■ MATERIAL FOR THIS TASK
--- START ---

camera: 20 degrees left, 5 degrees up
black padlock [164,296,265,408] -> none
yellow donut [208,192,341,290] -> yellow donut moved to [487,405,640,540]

--- END ---
--- START ---

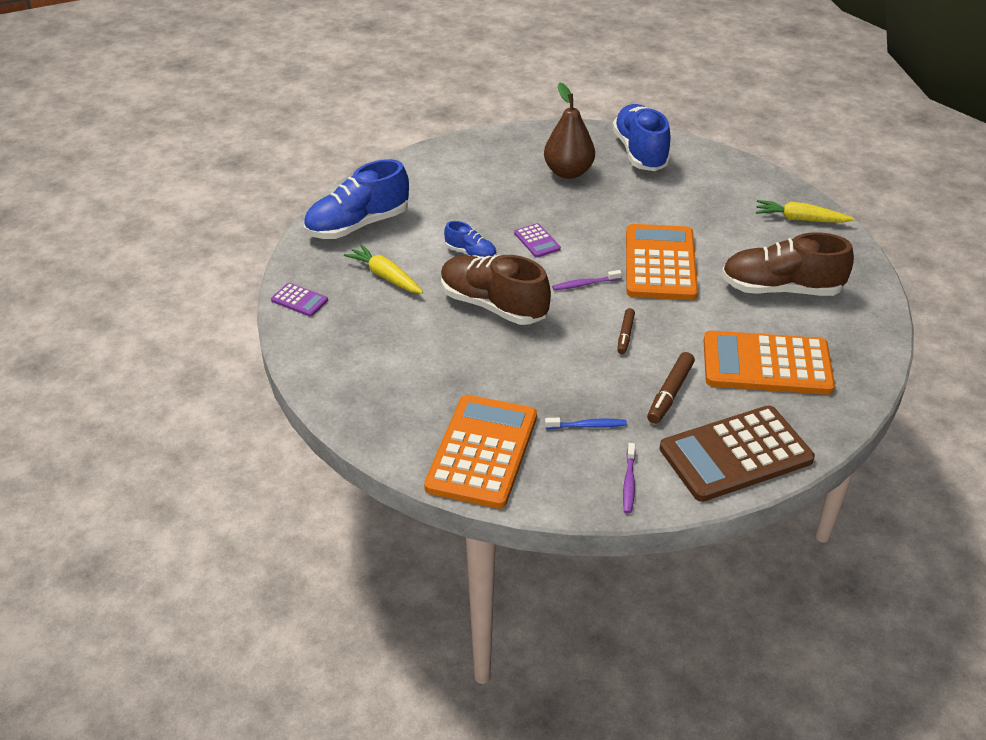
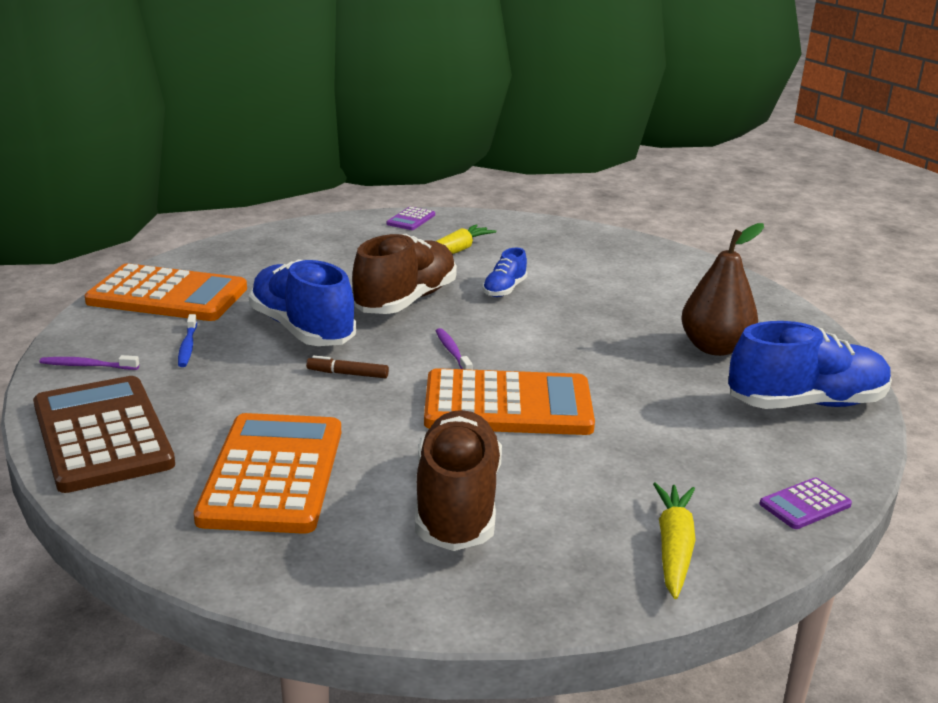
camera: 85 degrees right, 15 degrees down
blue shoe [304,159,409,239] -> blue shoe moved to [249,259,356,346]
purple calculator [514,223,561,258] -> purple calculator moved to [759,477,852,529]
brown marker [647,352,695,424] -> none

--- END ---

■ TASK PROMPT
After locating the line with "camera: 20 degrees left, 5 degrees up" in the material above, return it and each line after it exactly, ending at the line with "yellow donut [208,192,341,290]".

■ RESULT OF THIS TASK
camera: 20 degrees left, 5 degrees up
black padlock [164,296,265,408] -> none
yellow donut [208,192,341,290] -> yellow donut moved to [487,405,640,540]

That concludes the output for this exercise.